Copy without pictures. Please restate each line of the listing exactly.

Start of RECORDED INFORMATION

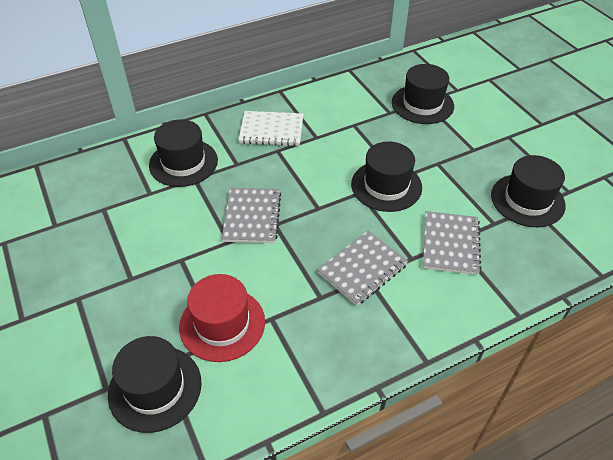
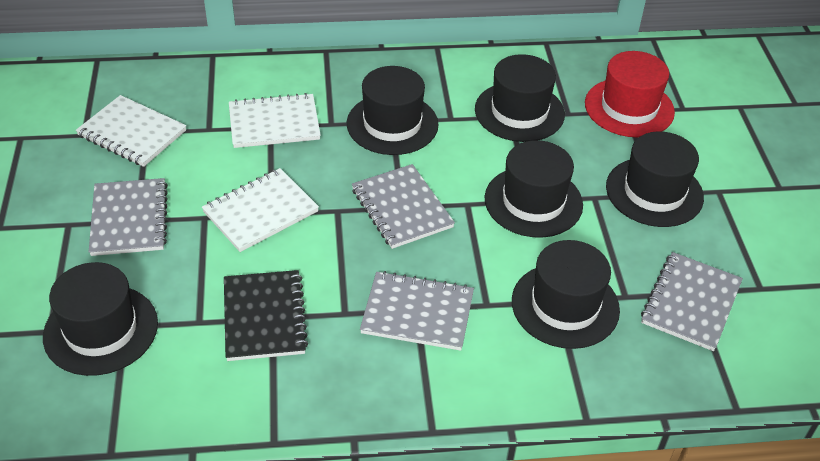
black hat: 5 -> 6
black notebook: 0 -> 1
grey notebook: 3 -> 4
white notebook: 1 -> 3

End of RECORDED INFORMATION

### ANSWER TO THIS EXERCISE
black hat: 5 -> 6
black notebook: 0 -> 1
grey notebook: 3 -> 4
white notebook: 1 -> 3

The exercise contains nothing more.